• [REQUIRED WORK]
Output the entries exactly.
□ □ □ □ □ □ □
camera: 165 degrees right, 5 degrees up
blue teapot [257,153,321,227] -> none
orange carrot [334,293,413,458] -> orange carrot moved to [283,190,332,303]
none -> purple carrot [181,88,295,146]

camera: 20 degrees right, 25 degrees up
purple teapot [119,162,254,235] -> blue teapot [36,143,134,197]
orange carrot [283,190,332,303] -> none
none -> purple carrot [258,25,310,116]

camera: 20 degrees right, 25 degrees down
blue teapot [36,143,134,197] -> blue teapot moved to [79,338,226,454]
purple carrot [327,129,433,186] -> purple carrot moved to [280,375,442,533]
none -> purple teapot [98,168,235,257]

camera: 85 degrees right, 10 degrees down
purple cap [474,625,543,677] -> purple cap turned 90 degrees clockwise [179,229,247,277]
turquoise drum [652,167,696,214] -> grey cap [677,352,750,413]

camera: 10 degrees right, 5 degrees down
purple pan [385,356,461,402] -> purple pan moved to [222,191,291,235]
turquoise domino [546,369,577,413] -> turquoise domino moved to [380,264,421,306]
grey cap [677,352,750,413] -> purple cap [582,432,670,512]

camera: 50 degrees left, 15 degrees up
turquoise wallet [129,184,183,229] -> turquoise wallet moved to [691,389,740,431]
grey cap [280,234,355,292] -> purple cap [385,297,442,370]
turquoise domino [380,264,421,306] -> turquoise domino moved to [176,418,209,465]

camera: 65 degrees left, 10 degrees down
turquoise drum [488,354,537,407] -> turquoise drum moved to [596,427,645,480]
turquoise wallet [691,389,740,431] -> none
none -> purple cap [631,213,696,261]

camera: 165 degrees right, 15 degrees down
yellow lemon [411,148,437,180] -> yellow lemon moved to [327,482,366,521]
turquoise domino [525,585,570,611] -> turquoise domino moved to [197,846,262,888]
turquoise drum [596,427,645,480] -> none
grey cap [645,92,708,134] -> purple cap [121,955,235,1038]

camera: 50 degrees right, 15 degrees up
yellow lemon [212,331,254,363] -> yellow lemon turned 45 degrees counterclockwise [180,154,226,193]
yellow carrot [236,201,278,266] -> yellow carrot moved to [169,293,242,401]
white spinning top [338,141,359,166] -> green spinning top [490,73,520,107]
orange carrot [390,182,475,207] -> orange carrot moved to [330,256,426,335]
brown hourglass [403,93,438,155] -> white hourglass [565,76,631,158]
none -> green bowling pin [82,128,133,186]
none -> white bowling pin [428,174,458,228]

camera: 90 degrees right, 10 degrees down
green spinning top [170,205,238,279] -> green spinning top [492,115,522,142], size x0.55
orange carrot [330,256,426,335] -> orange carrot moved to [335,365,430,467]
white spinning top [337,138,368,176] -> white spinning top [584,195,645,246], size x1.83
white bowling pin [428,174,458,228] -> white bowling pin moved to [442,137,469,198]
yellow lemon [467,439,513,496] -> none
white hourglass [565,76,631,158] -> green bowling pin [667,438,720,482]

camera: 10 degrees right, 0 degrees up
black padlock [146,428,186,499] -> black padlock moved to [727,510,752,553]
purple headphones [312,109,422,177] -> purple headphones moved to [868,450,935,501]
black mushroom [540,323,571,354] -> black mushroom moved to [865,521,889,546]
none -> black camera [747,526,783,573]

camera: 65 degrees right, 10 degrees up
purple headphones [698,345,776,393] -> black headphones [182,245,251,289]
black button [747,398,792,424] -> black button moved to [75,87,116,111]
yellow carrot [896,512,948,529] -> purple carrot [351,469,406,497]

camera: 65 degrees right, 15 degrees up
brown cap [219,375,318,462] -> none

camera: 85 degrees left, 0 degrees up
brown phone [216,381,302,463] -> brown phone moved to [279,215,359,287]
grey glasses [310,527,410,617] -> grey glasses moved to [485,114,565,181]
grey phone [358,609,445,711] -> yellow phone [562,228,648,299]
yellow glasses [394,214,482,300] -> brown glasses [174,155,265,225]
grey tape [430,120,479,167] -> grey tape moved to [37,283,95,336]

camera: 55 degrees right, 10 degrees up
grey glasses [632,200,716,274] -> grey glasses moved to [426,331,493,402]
□ □ □ □ □ □ □
• [ANSWER BELOW]
camera: 165 degrees right, 5 degrees up
blue teapot [257,153,321,227] -> none
orange carrot [334,293,413,458] -> orange carrot moved to [283,190,332,303]
none -> purple carrot [181,88,295,146]

camera: 20 degrees right, 25 degrees up
purple teapot [119,162,254,235] -> blue teapot [36,143,134,197]
orange carrot [283,190,332,303] -> none
none -> purple carrot [258,25,310,116]

camera: 20 degrees right, 25 degrees down
blue teapot [36,143,134,197] -> blue teapot moved to [79,338,226,454]
purple carrot [327,129,433,186] -> purple carrot moved to [280,375,442,533]
none -> purple teapot [98,168,235,257]

camera: 85 degrees right, 10 degrees down
purple cap [474,625,543,677] -> purple cap turned 90 degrees clockwise [179,229,247,277]
turquoise drum [652,167,696,214] -> grey cap [677,352,750,413]

camera: 10 degrees right, 5 degrees down
purple pan [385,356,461,402] -> purple pan moved to [222,191,291,235]
turquoise domino [546,369,577,413] -> turquoise domino moved to [380,264,421,306]
grey cap [677,352,750,413] -> purple cap [582,432,670,512]

camera: 50 degrees left, 15 degrees up
turquoise wallet [129,184,183,229] -> turquoise wallet moved to [691,389,740,431]
grey cap [280,234,355,292] -> purple cap [385,297,442,370]
turquoise domino [380,264,421,306] -> turquoise domino moved to [176,418,209,465]

camera: 65 degrees left, 10 degrees down
turquoise drum [488,354,537,407] -> turquoise drum moved to [596,427,645,480]
turquoise wallet [691,389,740,431] -> none
none -> purple cap [631,213,696,261]

camera: 165 degrees right, 15 degrees down
yellow lemon [411,148,437,180] -> yellow lemon moved to [327,482,366,521]
turquoise domino [525,585,570,611] -> turquoise domino moved to [197,846,262,888]
turquoise drum [596,427,645,480] -> none
grey cap [645,92,708,134] -> purple cap [121,955,235,1038]

camera: 50 degrees right, 15 degrees up
yellow lemon [212,331,254,363] -> yellow lemon turned 45 degrees counterclockwise [180,154,226,193]
yellow carrot [236,201,278,266] -> yellow carrot moved to [169,293,242,401]
white spinning top [338,141,359,166] -> green spinning top [490,73,520,107]
orange carrot [390,182,475,207] -> orange carrot moved to [330,256,426,335]
brown hourglass [403,93,438,155] -> white hourglass [565,76,631,158]
none -> green bowling pin [82,128,133,186]
none -> white bowling pin [428,174,458,228]

camera: 90 degrees right, 10 degrees down
green spinning top [170,205,238,279] -> green spinning top [492,115,522,142], size x0.55
orange carrot [330,256,426,335] -> orange carrot moved to [335,365,430,467]
white spinning top [337,138,368,176] -> white spinning top [584,195,645,246], size x1.83
white bowling pin [428,174,458,228] -> white bowling pin moved to [442,137,469,198]
yellow lemon [467,439,513,496] -> none
white hourglass [565,76,631,158] -> green bowling pin [667,438,720,482]

camera: 10 degrees right, 0 degrees up
black padlock [146,428,186,499] -> black padlock moved to [727,510,752,553]
purple headphones [312,109,422,177] -> purple headphones moved to [868,450,935,501]
black mushroom [540,323,571,354] -> black mushroom moved to [865,521,889,546]
none -> black camera [747,526,783,573]

camera: 65 degrees right, 10 degrees up
purple headphones [698,345,776,393] -> black headphones [182,245,251,289]
black button [747,398,792,424] -> black button moved to [75,87,116,111]
yellow carrot [896,512,948,529] -> purple carrot [351,469,406,497]

camera: 65 degrees right, 15 degrees up
brown cap [219,375,318,462] -> none

camera: 85 degrees left, 0 degrees up
brown phone [216,381,302,463] -> brown phone moved to [279,215,359,287]
grey glasses [310,527,410,617] -> grey glasses moved to [485,114,565,181]
grey phone [358,609,445,711] -> yellow phone [562,228,648,299]
yellow glasses [394,214,482,300] -> brown glasses [174,155,265,225]
grey tape [430,120,479,167] -> grey tape moved to [37,283,95,336]

camera: 55 degrees right, 10 degrees up
grey glasses [632,200,716,274] -> grey glasses moved to [426,331,493,402]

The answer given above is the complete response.